*** SOURCE DATA

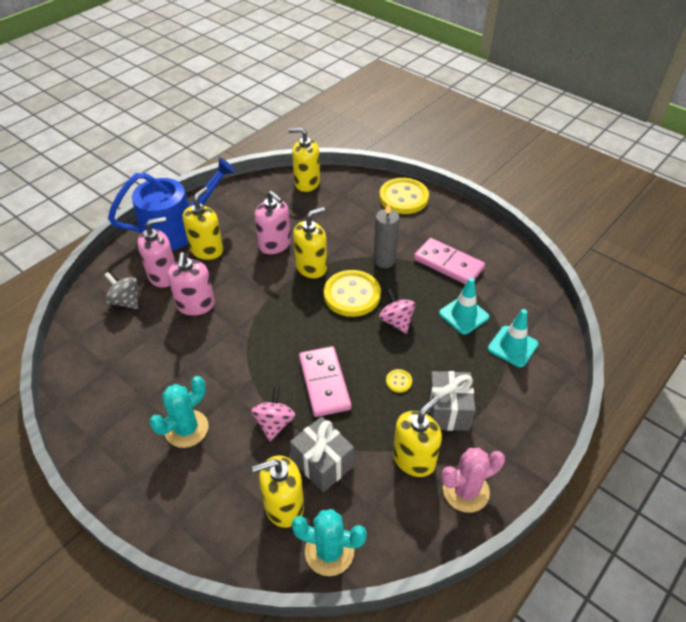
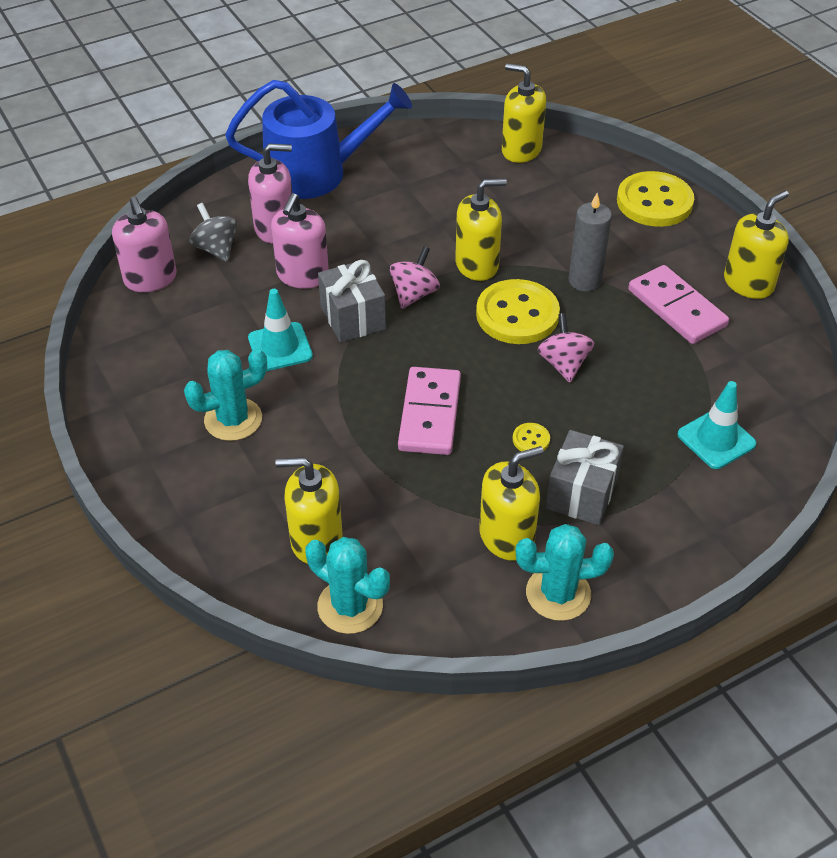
camera: 20 degrees right, 0 degrees up
yellow soap dispenser [183,187,223,260] -> yellow soap dispenser moved to [724,191,789,299]
pink spinning top [251,387,295,441] -> pink spinning top moved to [390,246,440,309]
pink soap dispenser [254,190,291,254] -> pink soap dispenser moved to [112,196,177,292]
grey gift [290,417,354,492] -> grey gift moved to [318,260,386,343]
turquoise traffic cone [439,277,489,335] -> turquoise traffic cone moved to [248,289,313,371]
pink cactus [441,448,505,513] -> turquoise cactus [516,524,614,621]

******

## WHAT IS NEEDED
Retype the lines of the material from the one containing "yellow soap dispenser [183,187,223,260]" through the last line, exactly, and give no other lines.

## RESULT BELOW
yellow soap dispenser [183,187,223,260] -> yellow soap dispenser moved to [724,191,789,299]
pink spinning top [251,387,295,441] -> pink spinning top moved to [390,246,440,309]
pink soap dispenser [254,190,291,254] -> pink soap dispenser moved to [112,196,177,292]
grey gift [290,417,354,492] -> grey gift moved to [318,260,386,343]
turquoise traffic cone [439,277,489,335] -> turquoise traffic cone moved to [248,289,313,371]
pink cactus [441,448,505,513] -> turquoise cactus [516,524,614,621]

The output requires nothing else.